- [Exercise brief]: Start to finish, print the data below exactly, without the images.

- [Source material]:
* * *

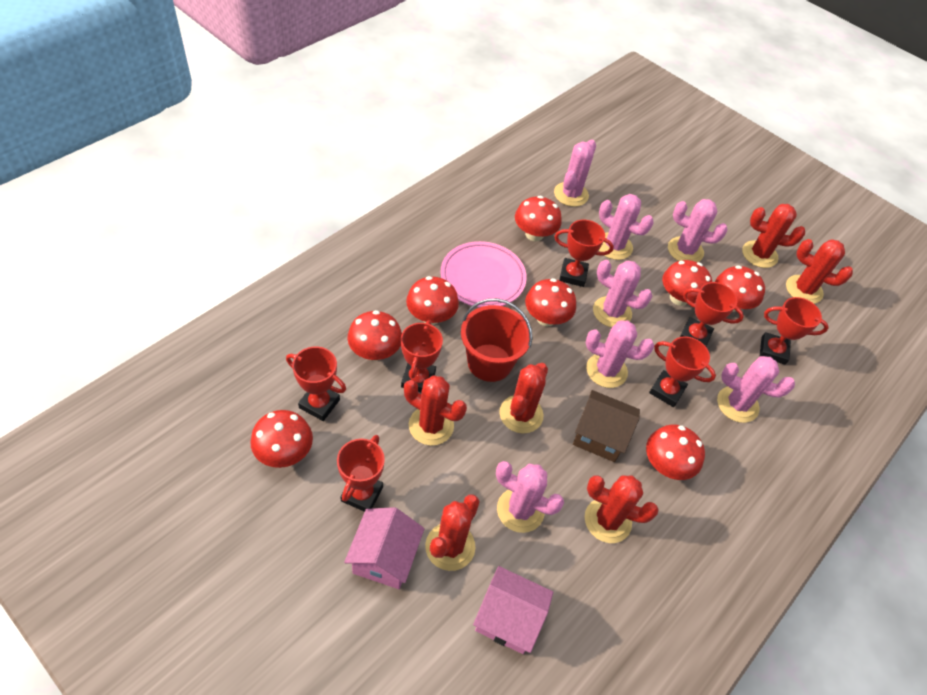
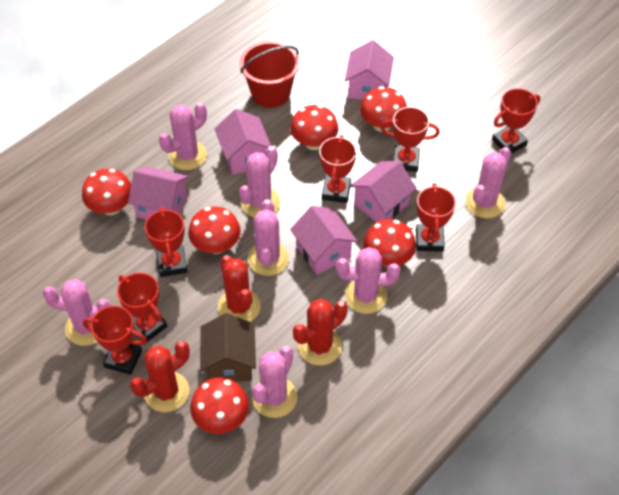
pink house: 2 -> 5
pink plate: 1 -> 0
red cactus: 6 -> 3
red mushroom: 8 -> 6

* * *

- [Response box]:
pink house: 2 -> 5
pink plate: 1 -> 0
red cactus: 6 -> 3
red mushroom: 8 -> 6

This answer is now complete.